Only the lines from the one containing "(290, 285) = (291, 274): turquoise" through the one containing "camera: 25 degrees right, 20 degrees down" should be printed, exactly as they appear below, with both ends included.

Records from a collection:

=== Begin Enclosure ===

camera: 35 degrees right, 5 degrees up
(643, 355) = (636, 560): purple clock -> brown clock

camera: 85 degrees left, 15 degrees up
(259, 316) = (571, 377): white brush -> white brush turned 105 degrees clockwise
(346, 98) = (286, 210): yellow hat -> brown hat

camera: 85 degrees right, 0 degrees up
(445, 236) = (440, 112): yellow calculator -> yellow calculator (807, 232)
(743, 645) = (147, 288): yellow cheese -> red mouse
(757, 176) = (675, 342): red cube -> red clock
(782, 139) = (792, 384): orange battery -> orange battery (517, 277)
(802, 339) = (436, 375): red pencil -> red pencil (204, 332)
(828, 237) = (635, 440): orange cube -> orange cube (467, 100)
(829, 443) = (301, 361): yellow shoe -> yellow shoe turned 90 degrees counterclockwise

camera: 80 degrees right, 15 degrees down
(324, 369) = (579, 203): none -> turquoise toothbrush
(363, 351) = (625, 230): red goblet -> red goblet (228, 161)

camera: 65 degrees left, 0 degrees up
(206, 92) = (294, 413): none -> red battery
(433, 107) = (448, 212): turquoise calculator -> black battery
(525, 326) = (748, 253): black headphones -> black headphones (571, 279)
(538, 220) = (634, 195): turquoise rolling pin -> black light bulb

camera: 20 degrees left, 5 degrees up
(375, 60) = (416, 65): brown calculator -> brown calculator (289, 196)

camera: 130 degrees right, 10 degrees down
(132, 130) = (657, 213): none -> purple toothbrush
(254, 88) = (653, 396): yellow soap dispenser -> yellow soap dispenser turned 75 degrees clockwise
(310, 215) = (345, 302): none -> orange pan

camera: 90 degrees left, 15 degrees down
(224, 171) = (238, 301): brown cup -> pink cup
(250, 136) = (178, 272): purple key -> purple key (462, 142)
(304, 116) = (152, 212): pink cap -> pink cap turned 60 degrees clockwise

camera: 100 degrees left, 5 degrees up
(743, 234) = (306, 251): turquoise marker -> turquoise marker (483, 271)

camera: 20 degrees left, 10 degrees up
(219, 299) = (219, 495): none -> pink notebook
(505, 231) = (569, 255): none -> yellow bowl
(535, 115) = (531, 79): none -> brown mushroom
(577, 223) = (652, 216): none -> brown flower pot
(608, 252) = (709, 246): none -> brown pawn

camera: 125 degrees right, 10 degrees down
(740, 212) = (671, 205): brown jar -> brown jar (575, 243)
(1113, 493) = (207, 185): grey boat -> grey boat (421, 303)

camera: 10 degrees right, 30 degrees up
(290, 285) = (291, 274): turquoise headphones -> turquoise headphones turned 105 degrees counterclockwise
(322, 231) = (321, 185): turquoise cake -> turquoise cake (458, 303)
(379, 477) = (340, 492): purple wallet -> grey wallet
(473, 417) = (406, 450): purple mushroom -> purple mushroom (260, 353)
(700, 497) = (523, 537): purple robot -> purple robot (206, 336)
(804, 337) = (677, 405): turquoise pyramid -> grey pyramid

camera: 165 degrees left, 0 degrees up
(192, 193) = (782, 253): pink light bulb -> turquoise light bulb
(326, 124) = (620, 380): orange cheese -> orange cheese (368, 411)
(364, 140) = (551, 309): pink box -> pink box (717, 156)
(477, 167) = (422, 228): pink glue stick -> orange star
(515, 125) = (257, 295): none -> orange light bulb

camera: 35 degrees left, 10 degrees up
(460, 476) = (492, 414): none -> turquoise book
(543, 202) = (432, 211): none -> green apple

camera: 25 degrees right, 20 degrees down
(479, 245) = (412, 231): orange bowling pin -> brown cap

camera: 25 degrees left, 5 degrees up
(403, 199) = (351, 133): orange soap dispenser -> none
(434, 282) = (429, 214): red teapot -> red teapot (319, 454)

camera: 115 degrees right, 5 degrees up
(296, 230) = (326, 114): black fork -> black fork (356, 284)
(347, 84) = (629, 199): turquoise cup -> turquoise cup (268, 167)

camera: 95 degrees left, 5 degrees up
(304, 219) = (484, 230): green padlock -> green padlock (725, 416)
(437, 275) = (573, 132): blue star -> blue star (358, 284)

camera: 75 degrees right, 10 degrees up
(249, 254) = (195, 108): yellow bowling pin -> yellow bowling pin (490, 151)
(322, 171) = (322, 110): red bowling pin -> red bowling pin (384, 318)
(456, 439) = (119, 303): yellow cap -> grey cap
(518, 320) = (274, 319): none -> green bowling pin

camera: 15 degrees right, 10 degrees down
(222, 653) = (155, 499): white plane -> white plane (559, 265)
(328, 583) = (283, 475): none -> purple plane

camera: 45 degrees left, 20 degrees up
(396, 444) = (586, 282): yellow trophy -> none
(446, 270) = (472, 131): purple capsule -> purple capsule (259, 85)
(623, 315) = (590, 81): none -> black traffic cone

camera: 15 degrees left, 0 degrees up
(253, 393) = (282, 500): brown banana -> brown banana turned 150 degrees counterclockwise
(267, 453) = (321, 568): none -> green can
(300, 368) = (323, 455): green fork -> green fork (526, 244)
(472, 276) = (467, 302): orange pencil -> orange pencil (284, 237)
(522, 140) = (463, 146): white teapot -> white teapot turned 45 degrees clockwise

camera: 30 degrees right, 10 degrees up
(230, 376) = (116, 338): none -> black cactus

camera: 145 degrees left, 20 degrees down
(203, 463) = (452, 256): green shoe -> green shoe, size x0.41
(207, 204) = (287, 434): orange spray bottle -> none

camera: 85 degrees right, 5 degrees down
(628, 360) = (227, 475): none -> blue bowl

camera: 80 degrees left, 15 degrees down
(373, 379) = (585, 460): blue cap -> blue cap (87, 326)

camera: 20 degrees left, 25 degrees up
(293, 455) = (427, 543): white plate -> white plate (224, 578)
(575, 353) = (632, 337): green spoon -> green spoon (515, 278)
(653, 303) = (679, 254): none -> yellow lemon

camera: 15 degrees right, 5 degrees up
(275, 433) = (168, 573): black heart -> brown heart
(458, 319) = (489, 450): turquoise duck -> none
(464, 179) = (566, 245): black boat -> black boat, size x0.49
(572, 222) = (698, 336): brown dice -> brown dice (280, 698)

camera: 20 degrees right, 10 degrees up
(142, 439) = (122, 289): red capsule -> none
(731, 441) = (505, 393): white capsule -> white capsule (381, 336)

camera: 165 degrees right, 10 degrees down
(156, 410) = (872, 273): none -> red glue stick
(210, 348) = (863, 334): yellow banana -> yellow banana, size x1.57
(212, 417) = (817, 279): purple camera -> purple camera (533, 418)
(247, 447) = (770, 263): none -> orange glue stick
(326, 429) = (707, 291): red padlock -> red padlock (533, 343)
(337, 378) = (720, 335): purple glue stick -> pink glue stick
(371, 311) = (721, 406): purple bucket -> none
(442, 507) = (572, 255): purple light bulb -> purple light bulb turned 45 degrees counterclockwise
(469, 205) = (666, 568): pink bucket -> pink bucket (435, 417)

=== End Enclosure ===

Solution to the problem >>
(290, 285) = (291, 274): turquoise headphones -> turquoise headphones turned 105 degrees counterclockwise
(322, 231) = (321, 185): turquoise cake -> turquoise cake (458, 303)
(379, 477) = (340, 492): purple wallet -> grey wallet
(473, 417) = (406, 450): purple mushroom -> purple mushroom (260, 353)
(700, 497) = (523, 537): purple robot -> purple robot (206, 336)
(804, 337) = (677, 405): turquoise pyramid -> grey pyramid

camera: 165 degrees left, 0 degrees up
(192, 193) = (782, 253): pink light bulb -> turquoise light bulb
(326, 124) = (620, 380): orange cheese -> orange cheese (368, 411)
(364, 140) = (551, 309): pink box -> pink box (717, 156)
(477, 167) = (422, 228): pink glue stick -> orange star
(515, 125) = (257, 295): none -> orange light bulb

camera: 35 degrees left, 10 degrees up
(460, 476) = (492, 414): none -> turquoise book
(543, 202) = (432, 211): none -> green apple

camera: 25 degrees right, 20 degrees down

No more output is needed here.